(Dataset records)
◆ ◆ ◆ ◆

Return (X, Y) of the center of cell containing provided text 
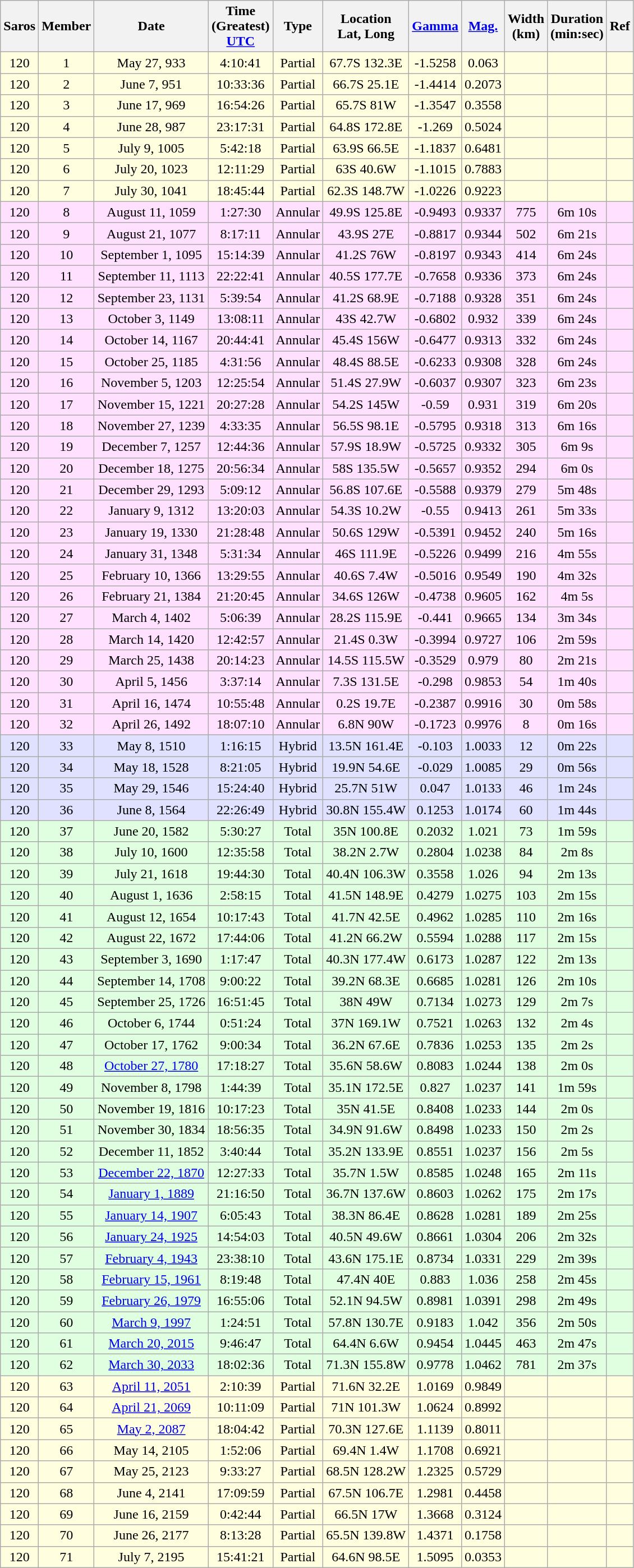
58 (66, 1280)
0m 56s (577, 768)
0.063 (483, 63)
-1.1015 (435, 169)
1.0462 (483, 1366)
12:35:58 (240, 853)
November 19, 1816 (151, 1109)
0.9313 (483, 341)
0.9976 (483, 725)
2m 5s (577, 1152)
54.3S 10.2W (366, 511)
0.9352 (483, 468)
-0.103 (435, 746)
71.6N 32.2E (366, 1387)
40.5N 49.6W (366, 1237)
2m 11s (577, 1173)
1.4371 (435, 1536)
-0.029 (435, 768)
0.6921 (483, 1451)
Time(Greatest)UTC (240, 26)
1.036 (483, 1280)
1.0391 (483, 1301)
66.5N 17W (366, 1515)
June 28, 987 (151, 127)
0.9307 (483, 383)
0.9344 (483, 233)
56.5S 98.1E (366, 426)
May 8, 1510 (151, 746)
50.6S 129W (366, 532)
0.7134 (435, 1003)
71 (66, 1558)
4:33:35 (240, 426)
126 (526, 981)
23:17:31 (240, 127)
34 (66, 768)
0.8628 (435, 1216)
0.7836 (435, 1045)
46S 111.9E (366, 554)
20:27:28 (240, 405)
40.5S 177.7E (366, 276)
0.9499 (483, 554)
5 (66, 148)
0.9328 (483, 298)
6m 21s (577, 233)
35 (66, 789)
0.8551 (435, 1152)
42 (66, 938)
117 (526, 938)
414 (526, 255)
May 2, 2087 (151, 1430)
15 (66, 362)
2m 4s (577, 1024)
0.9549 (483, 575)
57 (66, 1258)
0.932 (483, 319)
68.5N 128.2W (366, 1472)
35.7N 1.5W (366, 1173)
463 (526, 1344)
4m 5s (577, 596)
57.8N 130.7E (366, 1322)
20:44:41 (240, 341)
190 (526, 575)
1.2325 (435, 1472)
22:26:49 (240, 810)
2m 49s (577, 1301)
1.0262 (483, 1195)
58S 135.5W (366, 468)
129 (526, 1003)
37 (66, 831)
0.6685 (435, 981)
Date (151, 26)
132 (526, 1024)
0.6173 (435, 959)
3:40:44 (240, 1152)
17 (66, 405)
0.7883 (483, 169)
17:44:06 (240, 938)
0.9379 (483, 490)
1.0174 (483, 810)
70.3N 127.6E (366, 1430)
October 3, 1149 (151, 319)
12:11:29 (240, 169)
July 21, 1618 (151, 874)
0.9727 (483, 639)
February 15, 1961 (151, 1280)
3 (66, 105)
20:56:34 (240, 468)
0.5024 (483, 127)
48.4S 88.5E (366, 362)
20:14:23 (240, 661)
1.0445 (483, 1344)
-0.8197 (435, 255)
19.9N 54.6E (366, 768)
0.9183 (435, 1322)
2m 17s (577, 1195)
103 (526, 895)
1.0238 (483, 853)
April 5, 1456 (151, 682)
63 (66, 1387)
0m 16s (577, 725)
-0.5588 (435, 490)
Mag. (483, 26)
23:38:10 (240, 1258)
12:25:54 (240, 383)
0.9853 (483, 682)
1 (66, 63)
781 (526, 1366)
January 31, 1348 (151, 554)
August 22, 1672 (151, 938)
41.2S 76W (366, 255)
March 9, 1997 (151, 1322)
8:17:11 (240, 233)
53 (66, 1173)
18:56:35 (240, 1131)
64.6N 98.5E (366, 1558)
February 10, 1366 (151, 575)
5:09:12 (240, 490)
2 (66, 84)
30.8N 155.4W (366, 810)
15:14:39 (240, 255)
0.883 (435, 1280)
1.0331 (483, 1258)
45 (66, 1003)
0:51:24 (240, 1024)
24 (66, 554)
April 11, 2051 (151, 1387)
305 (526, 447)
1:52:06 (240, 1451)
9 (66, 233)
5:30:27 (240, 831)
165 (526, 1173)
1.5095 (435, 1558)
-0.5795 (435, 426)
65.7S 81W (366, 105)
8:21:05 (240, 768)
15:41:21 (240, 1558)
16 (66, 383)
216 (526, 554)
5m 48s (577, 490)
34.6S 126W (366, 596)
August 21, 1077 (151, 233)
294 (526, 468)
37N 169.1W (366, 1024)
1.0033 (483, 746)
October 14, 1167 (151, 341)
0.9778 (435, 1366)
5:39:54 (240, 298)
71N 101.3W (366, 1408)
16:51:45 (240, 1003)
0.931 (483, 405)
0.8498 (435, 1131)
0.9454 (435, 1344)
1.0133 (483, 789)
-0.59 (435, 405)
-1.3547 (435, 105)
52.1N 94.5W (366, 1301)
September 25, 1726 (151, 1003)
-0.441 (435, 618)
-0.6233 (435, 362)
-0.9493 (435, 212)
69 (66, 1515)
May 27, 933 (151, 63)
373 (526, 276)
28.2S 115.9E (366, 618)
18:04:42 (240, 1430)
2m 32s (577, 1237)
1.0263 (483, 1024)
6m 10s (577, 212)
16:55:06 (240, 1301)
0.9308 (483, 362)
0.2073 (483, 84)
12:44:36 (240, 447)
502 (526, 233)
0.9337 (483, 212)
18:45:44 (240, 191)
150 (526, 1131)
February 21, 1384 (151, 596)
October 25, 1185 (151, 362)
313 (526, 426)
Saros (20, 26)
0.0353 (483, 1558)
-1.0226 (435, 191)
64 (66, 1408)
73 (526, 831)
September 1, 1095 (151, 255)
65.5N 139.8W (366, 1536)
6.8N 90W (366, 725)
-0.1723 (435, 725)
13:20:03 (240, 511)
49 (66, 1088)
6m 16s (577, 426)
January 19, 1330 (151, 532)
0.8011 (483, 1430)
35.2N 133.9E (366, 1152)
206 (526, 1237)
10:17:23 (240, 1109)
0.9916 (483, 704)
November 5, 1203 (151, 383)
45.4S 156W (366, 341)
November 30, 1834 (151, 1131)
13.5N 161.4E (366, 746)
19:44:30 (240, 874)
November 15, 1221 (151, 405)
5:31:34 (240, 554)
0.2S 19.7E (366, 704)
1.0085 (483, 768)
13 (66, 319)
71.3N 155.8W (366, 1366)
18:02:36 (240, 1366)
0.8585 (435, 1173)
52 (66, 1152)
1.0273 (483, 1003)
0.9332 (483, 447)
1.0248 (483, 1173)
April 16, 1474 (151, 704)
94 (526, 874)
10:33:36 (240, 84)
21:20:45 (240, 596)
July 20, 1023 (151, 169)
134 (526, 618)
319 (526, 405)
55 (66, 1216)
-0.55 (435, 511)
47.4N 40E (366, 1280)
106 (526, 639)
September 11, 1113 (151, 276)
0.9849 (483, 1387)
2m 59s (577, 639)
2m 25s (577, 1216)
-0.8817 (435, 233)
9:00:22 (240, 981)
34.9N 91.6W (366, 1131)
38.3N 86.4E (366, 1216)
3m 34s (577, 618)
4m 32s (577, 575)
25.7N 51W (366, 789)
17:18:27 (240, 1067)
0.9605 (483, 596)
62.3S 148.7W (366, 191)
9:33:27 (240, 1472)
18 (66, 426)
January 24, 1925 (151, 1237)
0.9318 (483, 426)
5:06:39 (240, 618)
2m 45s (577, 1280)
69.4N 1.4W (366, 1451)
-0.3529 (435, 661)
6m 23s (577, 383)
20 (66, 468)
June 16, 2159 (151, 1515)
332 (526, 341)
44 (66, 981)
December 11, 1852 (151, 1152)
323 (526, 383)
31 (66, 704)
June 20, 1582 (151, 831)
0.9665 (483, 618)
33 (66, 746)
22 (66, 511)
0.2804 (435, 853)
22:22:41 (240, 276)
1.0304 (483, 1237)
1.1708 (435, 1451)
35.1N 172.5E (366, 1088)
4 (66, 127)
0:42:44 (240, 1515)
LocationLat, Long (366, 26)
July 9, 1005 (151, 148)
110 (526, 917)
1.0253 (483, 1045)
-0.6037 (435, 383)
13:29:55 (240, 575)
0.8734 (435, 1258)
1.0244 (483, 1067)
0.9336 (483, 276)
January 1, 1889 (151, 1195)
Ref (619, 26)
-0.298 (435, 682)
50 (66, 1109)
1:24:51 (240, 1322)
2m 10s (577, 981)
October 27, 1780 (151, 1067)
1.3668 (435, 1515)
40.3N 177.4W (366, 959)
February 4, 1943 (151, 1258)
35.6N 58.6W (366, 1067)
September 23, 1131 (151, 298)
-1.4414 (435, 84)
August 11, 1059 (151, 212)
0.4458 (483, 1494)
March 14, 1420 (151, 639)
December 29, 1293 (151, 490)
298 (526, 1301)
1.026 (483, 874)
January 9, 1312 (151, 511)
15:24:40 (240, 789)
0.1758 (483, 1536)
36.2N 67.6E (366, 1045)
0.8083 (435, 1067)
12:27:33 (240, 1173)
6m 9s (577, 447)
162 (526, 596)
43S 42.7W (366, 319)
47 (66, 1045)
1.0288 (483, 938)
2m 21s (577, 661)
2m 7s (577, 1003)
0m 22s (577, 746)
4:10:41 (240, 63)
-0.4738 (435, 596)
61 (66, 1344)
80 (526, 661)
21:28:48 (240, 532)
5:42:18 (240, 148)
19 (66, 447)
0.7521 (435, 1024)
July 30, 1041 (151, 191)
0.979 (483, 661)
March 4, 1402 (151, 618)
122 (526, 959)
240 (526, 532)
0.8661 (435, 1237)
0.8992 (483, 1408)
279 (526, 490)
67.7S 132.3E (366, 63)
36 (66, 810)
14:54:03 (240, 1237)
1.021 (483, 831)
10 (66, 255)
October 17, 1762 (151, 1045)
49.9S 125.8E (366, 212)
-0.7658 (435, 276)
0m 58s (577, 704)
2m 39s (577, 1258)
141 (526, 1088)
40 (66, 895)
1m 24s (577, 789)
5m 16s (577, 532)
339 (526, 319)
39 (66, 874)
1:17:47 (240, 959)
1.2981 (435, 1494)
67 (66, 1472)
-1.5258 (435, 63)
December 7, 1257 (151, 447)
10:17:43 (240, 917)
November 8, 1798 (151, 1088)
-1.1837 (435, 148)
40.4N 106.3W (366, 874)
9:46:47 (240, 1344)
1.042 (483, 1322)
84 (526, 853)
38 (66, 853)
21 (66, 490)
0.3124 (483, 1515)
67.5N 106.7E (366, 1494)
40.6S 7.4W (366, 575)
-0.5725 (435, 447)
229 (526, 1258)
-0.5016 (435, 575)
68 (66, 1494)
54.2S 145W (366, 405)
0.5729 (483, 1472)
26 (66, 596)
0.9223 (483, 191)
23 (66, 532)
7 (66, 191)
July 7, 2195 (151, 1558)
0.2032 (435, 831)
September 3, 1690 (151, 959)
175 (526, 1195)
261 (526, 511)
0.9343 (483, 255)
4m 55s (577, 554)
June 4, 2141 (151, 1494)
August 1, 1636 (151, 895)
16:54:26 (240, 105)
5m 33s (577, 511)
138 (526, 1067)
144 (526, 1109)
0.8408 (435, 1109)
63S 40.6W (366, 169)
65 (66, 1430)
351 (526, 298)
51 (66, 1131)
1.0169 (435, 1387)
May 18, 1528 (151, 768)
June 17, 969 (151, 105)
0.4962 (435, 917)
4:31:56 (240, 362)
-0.5226 (435, 554)
0.6481 (483, 148)
43.9S 27E (366, 233)
0.9413 (483, 511)
258 (526, 1280)
0.827 (435, 1088)
1m 40s (577, 682)
25 (66, 575)
2:10:39 (240, 1387)
35N 100.8E (366, 831)
1:44:39 (240, 1088)
1m 44s (577, 810)
775 (526, 212)
0.4279 (435, 895)
38N 49W (366, 1003)
2m 47s (577, 1344)
-0.5657 (435, 468)
2m 8s (577, 853)
Width(km) (526, 26)
1.0275 (483, 895)
0.9452 (483, 532)
January 14, 1907 (151, 1216)
63.9S 66.5E (366, 148)
10:55:48 (240, 704)
6:05:43 (240, 1216)
April 21, 2069 (151, 1408)
Duration(min:sec) (577, 26)
March 20, 2015 (151, 1344)
6m 0s (577, 468)
21:16:50 (240, 1195)
August 12, 1654 (151, 917)
8:13:28 (240, 1536)
8:19:48 (240, 1280)
39.2N 68.3E (366, 981)
66.7S 25.1E (366, 84)
-0.6477 (435, 341)
64.8S 172.8E (366, 127)
36.7N 137.6W (366, 1195)
41.2N 66.2W (366, 938)
0.1253 (435, 810)
18:07:10 (240, 725)
356 (526, 1322)
-1.269 (435, 127)
0.5594 (435, 938)
-0.7188 (435, 298)
1:16:15 (240, 746)
35N 41.5E (366, 1109)
May 25, 2123 (151, 1472)
56 (66, 1237)
February 26, 1979 (151, 1301)
14 (66, 341)
October 6, 1744 (151, 1024)
156 (526, 1152)
51.4S 27.9W (366, 383)
April 26, 1492 (151, 725)
6m 20s (577, 405)
41 (66, 917)
1.0285 (483, 917)
41.5N 148.9E (366, 895)
2m 50s (577, 1322)
November 27, 1239 (151, 426)
43 (66, 959)
32 (66, 725)
December 18, 1275 (151, 468)
64.4N 6.6W (366, 1344)
41.2S 68.9E (366, 298)
12:42:57 (240, 639)
3:37:14 (240, 682)
14.5S 115.5W (366, 661)
7.3S 131.5E (366, 682)
-0.6802 (435, 319)
0.8603 (435, 1195)
May 29, 1546 (151, 789)
135 (526, 1045)
41.7N 42.5E (366, 917)
-0.3994 (435, 639)
62 (66, 1366)
June 7, 951 (151, 84)
70 (66, 1536)
-0.2387 (435, 704)
57.9S 18.9W (366, 447)
Type (298, 26)
59 (66, 1301)
-0.5391 (435, 532)
28 (66, 639)
Gamma (435, 26)
17:09:59 (240, 1494)
March 30, 2033 (151, 1366)
6 (66, 169)
July 10, 1600 (151, 853)
13:08:11 (240, 319)
43.6N 175.1E (366, 1258)
27 (66, 618)
21.4S 0.3W (366, 639)
189 (526, 1216)
0.047 (435, 789)
December 22, 1870 (151, 1173)
11 (66, 276)
1:27:30 (240, 212)
38.2N 2.7W (366, 853)
48 (66, 1067)
September 14, 1708 (151, 981)
66 (66, 1451)
328 (526, 362)
June 8, 1564 (151, 810)
1.0287 (483, 959)
9:00:34 (240, 1045)
2m 16s (577, 917)
1.1139 (435, 1430)
March 25, 1438 (151, 661)
2m 37s (577, 1366)
0.8981 (435, 1301)
June 26, 2177 (151, 1536)
May 14, 2105 (151, 1451)
1.0624 (435, 1408)
Member (66, 26)
2:58:15 (240, 895)
10:11:09 (240, 1408)
56.8S 107.6E (366, 490)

◆ ◆ ◆ ◆

* [Task directions] Reproduce the part of the records above that opens with the line containing "58 (66, 1280)" and closes with the line containing "20:14:23 (240, 661)", keeping every character unchanged and including both of those lines.

* [Written reply]
58 (66, 1280)
0m 56s (577, 768)
0.063 (483, 63)
-1.1015 (435, 169)
1.0462 (483, 1366)
12:35:58 (240, 853)
November 19, 1816 (151, 1109)
0.9313 (483, 341)
0.9976 (483, 725)
2m 5s (577, 1152)
54.3S 10.2W (366, 511)
0.9352 (483, 468)
-0.103 (435, 746)
71.6N 32.2E (366, 1387)
40.5N 49.6W (366, 1237)
2m 11s (577, 1173)
1.4371 (435, 1536)
-0.029 (435, 768)
0.6921 (483, 1451)
Time(Greatest)UTC (240, 26)
1.036 (483, 1280)
1.0391 (483, 1301)
66.5N 17W (366, 1515)
June 28, 987 (151, 127)
0.9307 (483, 383)
0.9344 (483, 233)
56.5S 98.1E (366, 426)
May 8, 1510 (151, 746)
50.6S 129W (366, 532)
0.7134 (435, 1003)
71 (66, 1558)
4:33:35 (240, 426)
126 (526, 981)
23:17:31 (240, 127)
34 (66, 768)
0.8628 (435, 1216)
0.7836 (435, 1045)
46S 111.9E (366, 554)
20:27:28 (240, 405)
40.5S 177.7E (366, 276)
0.9499 (483, 554)
5 (66, 148)
0.9328 (483, 298)
6m 21s (577, 233)
35 (66, 789)
0.8551 (435, 1152)
42 (66, 938)
117 (526, 938)
414 (526, 255)
May 2, 2087 (151, 1430)
15 (66, 362)
2m 4s (577, 1024)
0.9549 (483, 575)
57 (66, 1258)
0.932 (483, 319)
68.5N 128.2W (366, 1472)
35.7N 1.5W (366, 1173)
463 (526, 1344)
4m 5s (577, 596)
57.8N 130.7E (366, 1322)
20:44:41 (240, 341)
190 (526, 575)
1.2325 (435, 1472)
22:26:49 (240, 810)
2m 49s (577, 1301)
1.0262 (483, 1195)
58S 135.5W (366, 468)
129 (526, 1003)
37 (66, 831)
0.6685 (435, 981)
Date (151, 26)
132 (526, 1024)
0.6173 (435, 959)
3:40:44 (240, 1152)
17 (66, 405)
0.7883 (483, 169)
17:44:06 (240, 938)
0.9379 (483, 490)
1.0174 (483, 810)
70.3N 127.6E (366, 1430)
October 3, 1149 (151, 319)
12:11:29 (240, 169)
July 21, 1618 (151, 874)
0.9727 (483, 639)
February 15, 1961 (151, 1280)
3 (66, 105)
20:56:34 (240, 468)
0.5024 (483, 127)
48.4S 88.5E (366, 362)
20:14:23 (240, 661)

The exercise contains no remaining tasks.